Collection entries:
● ● ●
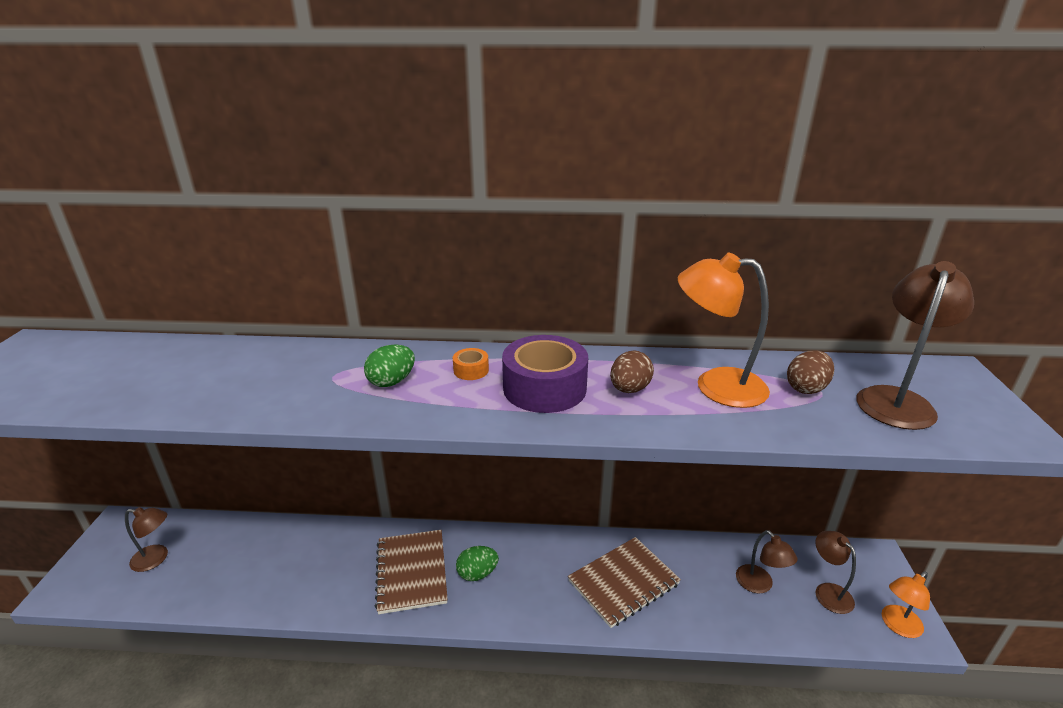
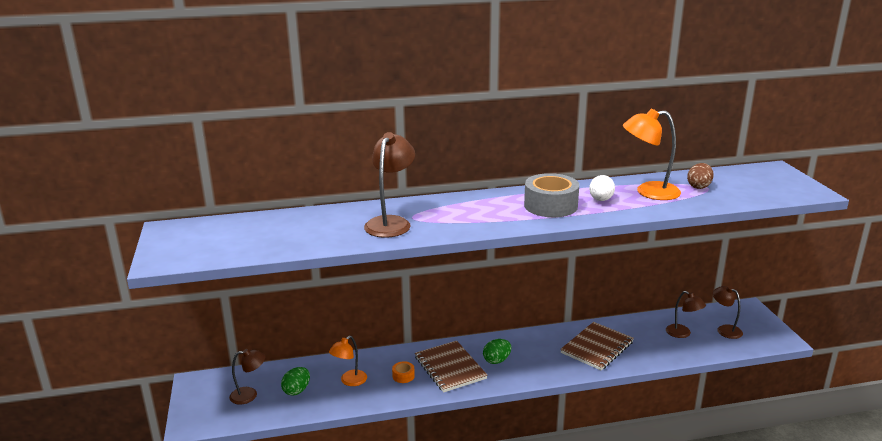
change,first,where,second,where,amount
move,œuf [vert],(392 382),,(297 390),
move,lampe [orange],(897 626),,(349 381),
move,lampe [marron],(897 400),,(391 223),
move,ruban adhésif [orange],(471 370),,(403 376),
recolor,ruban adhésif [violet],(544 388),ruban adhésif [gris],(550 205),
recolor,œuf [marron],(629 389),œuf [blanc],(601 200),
● ● ●
Directions for this task: Scan the preceding records for lines with the word "recolor". Say how many there are and nothing else.

Final answer: 2